Search the entries for the line containing "U101: buffer 74LS07". Repeat it, then every line after it, exactly through the final line.

::::

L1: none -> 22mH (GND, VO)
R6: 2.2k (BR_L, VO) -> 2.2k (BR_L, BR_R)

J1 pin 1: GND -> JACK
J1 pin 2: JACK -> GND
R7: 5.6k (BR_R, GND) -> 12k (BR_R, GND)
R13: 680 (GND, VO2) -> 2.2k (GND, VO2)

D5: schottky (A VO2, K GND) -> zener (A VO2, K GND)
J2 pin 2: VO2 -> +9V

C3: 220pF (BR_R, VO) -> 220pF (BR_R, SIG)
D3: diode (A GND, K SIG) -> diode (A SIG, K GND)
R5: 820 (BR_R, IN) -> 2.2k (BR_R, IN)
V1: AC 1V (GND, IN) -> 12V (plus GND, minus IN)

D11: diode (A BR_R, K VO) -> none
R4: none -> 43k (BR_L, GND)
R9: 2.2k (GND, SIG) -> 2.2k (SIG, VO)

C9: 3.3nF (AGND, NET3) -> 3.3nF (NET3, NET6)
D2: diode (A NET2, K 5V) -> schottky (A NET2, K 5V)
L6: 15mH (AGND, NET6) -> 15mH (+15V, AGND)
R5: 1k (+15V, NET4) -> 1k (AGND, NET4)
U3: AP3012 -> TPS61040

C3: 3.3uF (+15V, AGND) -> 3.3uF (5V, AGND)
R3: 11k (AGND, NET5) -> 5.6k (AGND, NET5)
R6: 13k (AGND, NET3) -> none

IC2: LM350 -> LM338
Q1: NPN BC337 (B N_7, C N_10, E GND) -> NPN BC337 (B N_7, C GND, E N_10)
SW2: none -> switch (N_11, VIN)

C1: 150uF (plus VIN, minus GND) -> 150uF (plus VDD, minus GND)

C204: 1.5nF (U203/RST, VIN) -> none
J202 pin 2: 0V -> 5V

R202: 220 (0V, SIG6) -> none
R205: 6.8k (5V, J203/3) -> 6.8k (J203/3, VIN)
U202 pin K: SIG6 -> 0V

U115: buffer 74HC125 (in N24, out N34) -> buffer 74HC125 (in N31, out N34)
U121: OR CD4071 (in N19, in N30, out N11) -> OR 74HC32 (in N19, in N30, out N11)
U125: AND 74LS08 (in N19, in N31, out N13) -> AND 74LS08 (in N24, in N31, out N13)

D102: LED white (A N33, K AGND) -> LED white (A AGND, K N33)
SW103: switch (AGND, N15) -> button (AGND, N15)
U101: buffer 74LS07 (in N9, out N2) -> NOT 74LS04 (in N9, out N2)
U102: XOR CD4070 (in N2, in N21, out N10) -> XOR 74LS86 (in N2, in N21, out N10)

::::

=== ANSWER TO THIS TASK ===
U101: buffer 74LS07 (in N9, out N2) -> NOT 74LS04 (in N9, out N2)
U102: XOR CD4070 (in N2, in N21, out N10) -> XOR 74LS86 (in N2, in N21, out N10)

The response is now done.